» WORK REQUIRED
Copy the items below word for word, starting at the first one and ending at the line that contains "pink diamond: rotated". Include both of those lines.

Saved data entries
++++++++++++++++++++
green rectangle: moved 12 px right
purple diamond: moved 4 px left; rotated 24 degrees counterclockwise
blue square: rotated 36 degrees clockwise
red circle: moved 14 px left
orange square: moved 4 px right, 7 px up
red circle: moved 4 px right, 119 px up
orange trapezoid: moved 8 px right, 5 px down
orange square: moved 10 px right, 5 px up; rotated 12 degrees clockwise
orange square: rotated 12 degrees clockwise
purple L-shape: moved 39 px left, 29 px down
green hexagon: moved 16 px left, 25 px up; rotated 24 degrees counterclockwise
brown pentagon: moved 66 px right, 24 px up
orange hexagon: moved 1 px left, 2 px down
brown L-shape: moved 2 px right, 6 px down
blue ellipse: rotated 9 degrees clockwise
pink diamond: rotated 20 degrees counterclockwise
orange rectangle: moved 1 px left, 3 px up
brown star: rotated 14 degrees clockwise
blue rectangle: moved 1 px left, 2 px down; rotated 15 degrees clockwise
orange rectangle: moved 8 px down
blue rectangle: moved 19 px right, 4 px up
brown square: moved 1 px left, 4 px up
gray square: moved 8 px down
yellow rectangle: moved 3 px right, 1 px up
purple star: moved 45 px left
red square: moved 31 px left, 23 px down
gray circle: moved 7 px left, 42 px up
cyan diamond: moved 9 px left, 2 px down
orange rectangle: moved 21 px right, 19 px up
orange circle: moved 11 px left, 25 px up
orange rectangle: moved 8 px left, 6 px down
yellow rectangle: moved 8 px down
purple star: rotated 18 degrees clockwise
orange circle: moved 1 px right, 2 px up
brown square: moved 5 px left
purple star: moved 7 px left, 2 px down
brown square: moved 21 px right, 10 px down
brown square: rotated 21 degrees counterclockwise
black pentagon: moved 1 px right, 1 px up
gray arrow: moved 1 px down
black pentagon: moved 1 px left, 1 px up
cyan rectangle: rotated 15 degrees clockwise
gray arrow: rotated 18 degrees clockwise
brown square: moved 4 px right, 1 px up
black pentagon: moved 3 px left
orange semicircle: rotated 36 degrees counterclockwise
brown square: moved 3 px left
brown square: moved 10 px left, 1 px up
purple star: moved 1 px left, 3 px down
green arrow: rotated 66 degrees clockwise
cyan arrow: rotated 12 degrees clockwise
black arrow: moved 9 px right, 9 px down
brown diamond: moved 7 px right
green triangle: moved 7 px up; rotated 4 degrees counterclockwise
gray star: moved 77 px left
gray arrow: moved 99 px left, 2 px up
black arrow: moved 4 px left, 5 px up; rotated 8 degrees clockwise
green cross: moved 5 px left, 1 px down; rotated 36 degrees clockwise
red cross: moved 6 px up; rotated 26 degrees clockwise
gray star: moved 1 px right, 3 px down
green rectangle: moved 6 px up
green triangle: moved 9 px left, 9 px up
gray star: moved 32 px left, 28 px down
++++++++++++++++++++
» COMPLETE ANSWER
green rectangle: moved 12 px right
purple diamond: moved 4 px left; rotated 24 degrees counterclockwise
blue square: rotated 36 degrees clockwise
red circle: moved 14 px left
orange square: moved 4 px right, 7 px up
red circle: moved 4 px right, 119 px up
orange trapezoid: moved 8 px right, 5 px down
orange square: moved 10 px right, 5 px up; rotated 12 degrees clockwise
orange square: rotated 12 degrees clockwise
purple L-shape: moved 39 px left, 29 px down
green hexagon: moved 16 px left, 25 px up; rotated 24 degrees counterclockwise
brown pentagon: moved 66 px right, 24 px up
orange hexagon: moved 1 px left, 2 px down
brown L-shape: moved 2 px right, 6 px down
blue ellipse: rotated 9 degrees clockwise
pink diamond: rotated 20 degrees counterclockwise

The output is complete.